- _About this exercise_: When you reach the line containing "old: serce [zielony]", begin reproducing the lines exactly and continue through the end of the listing, leaving out the pictures.

#### Stored data ####

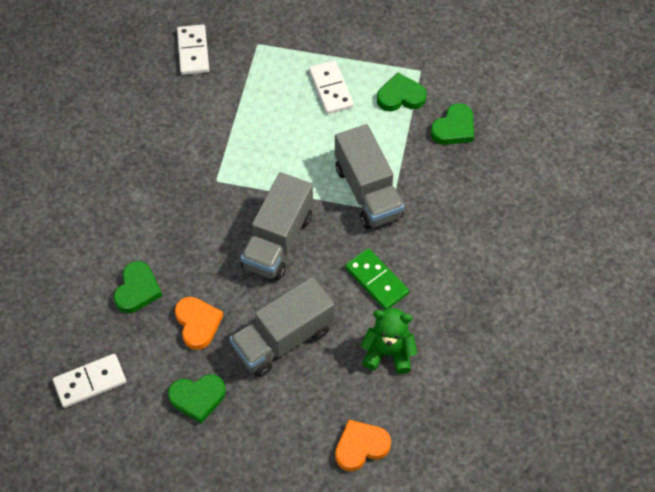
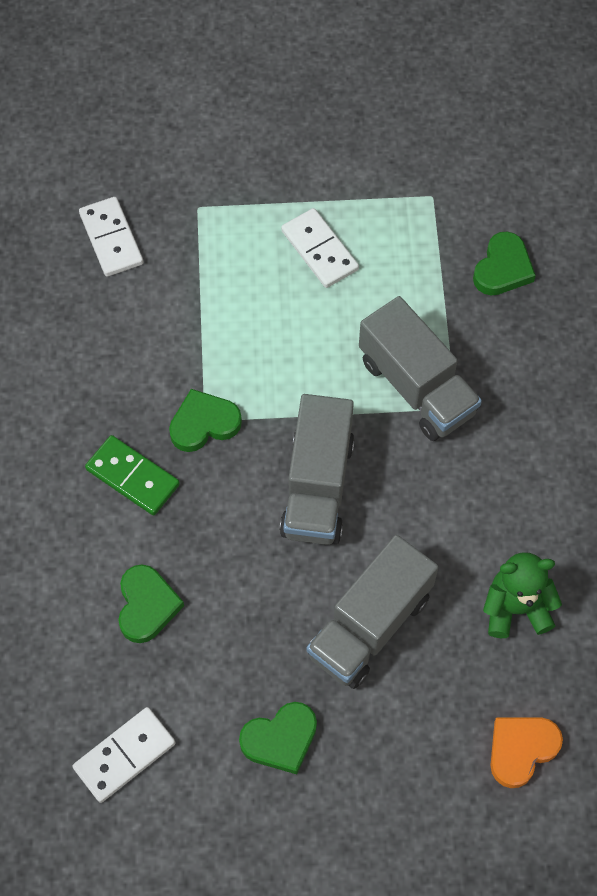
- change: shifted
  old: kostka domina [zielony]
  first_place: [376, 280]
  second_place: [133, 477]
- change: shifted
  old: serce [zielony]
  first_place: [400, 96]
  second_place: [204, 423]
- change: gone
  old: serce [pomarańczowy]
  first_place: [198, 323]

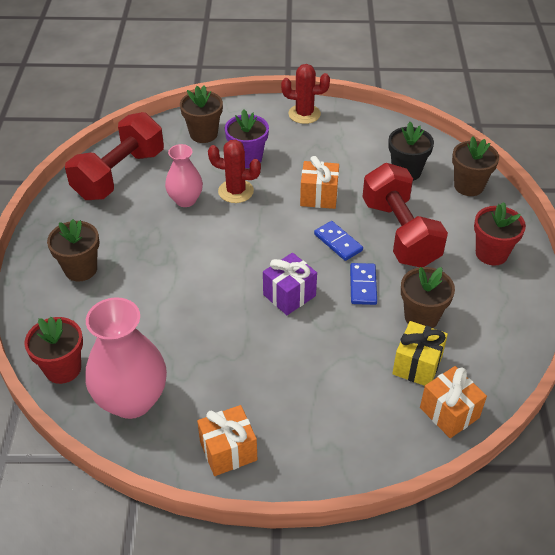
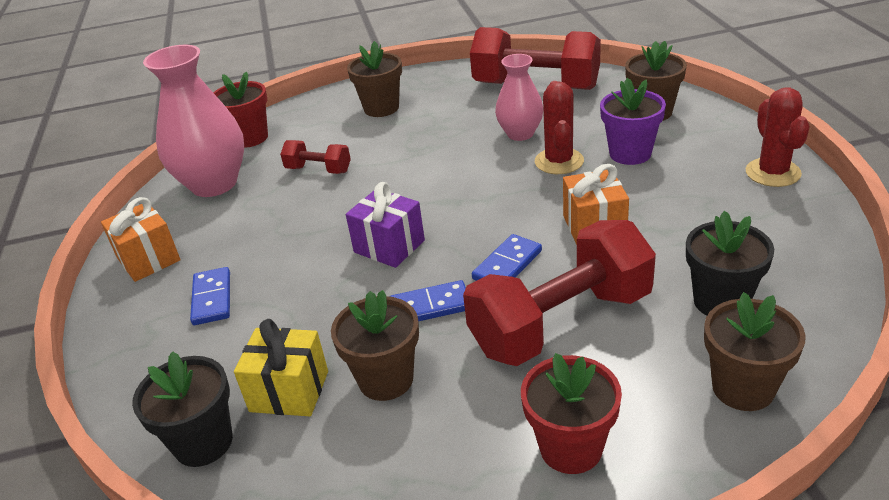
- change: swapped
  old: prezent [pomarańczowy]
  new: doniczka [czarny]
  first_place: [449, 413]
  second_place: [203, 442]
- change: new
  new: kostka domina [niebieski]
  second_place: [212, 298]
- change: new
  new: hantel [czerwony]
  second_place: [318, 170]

####

- _Output for this exercise_:
  old: serce [zielony]
  first_place: [400, 96]
  second_place: [204, 423]
- change: gone
  old: serce [pomarańczowy]
  first_place: [198, 323]

- change: swapped
  old: prezent [pomarańczowy]
  new: doniczka [czarny]
  first_place: [449, 413]
  second_place: [203, 442]
- change: new
  new: kostka domina [niebieski]
  second_place: [212, 298]
- change: new
  new: hantel [czerwony]
  second_place: [318, 170]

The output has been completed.